■ Description of the task ■
The records that follow are to be repeated exactly, without any pictures.

■ Dataset ■
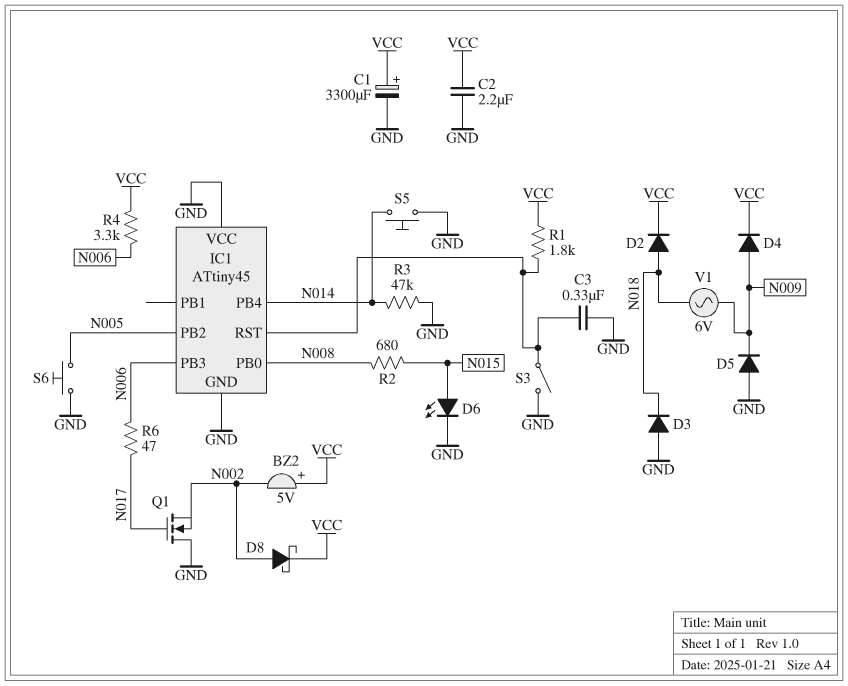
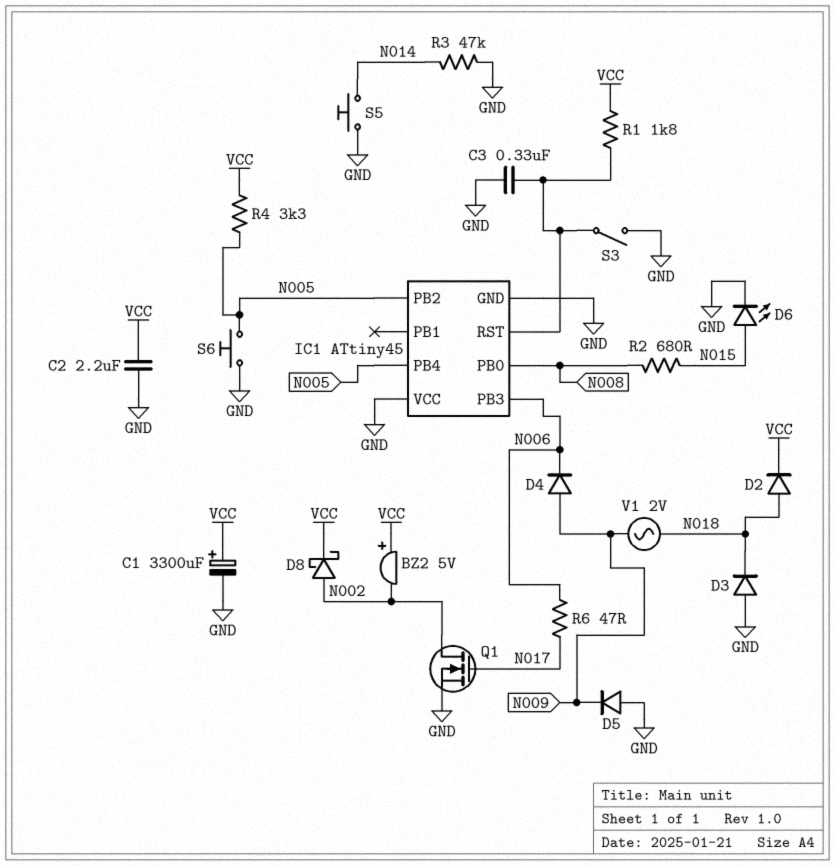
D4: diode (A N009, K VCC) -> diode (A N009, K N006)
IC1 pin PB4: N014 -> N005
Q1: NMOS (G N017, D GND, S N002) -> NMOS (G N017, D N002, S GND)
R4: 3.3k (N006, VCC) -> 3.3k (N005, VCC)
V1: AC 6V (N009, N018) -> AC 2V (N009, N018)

■ Solution to the exercise ■
D4: diode (A N009, K VCC) -> diode (A N009, K N006)
IC1 pin PB4: N014 -> N005
Q1: NMOS (G N017, D GND, S N002) -> NMOS (G N017, D N002, S GND)
R4: 3.3k (N006, VCC) -> 3.3k (N005, VCC)
V1: AC 6V (N009, N018) -> AC 2V (N009, N018)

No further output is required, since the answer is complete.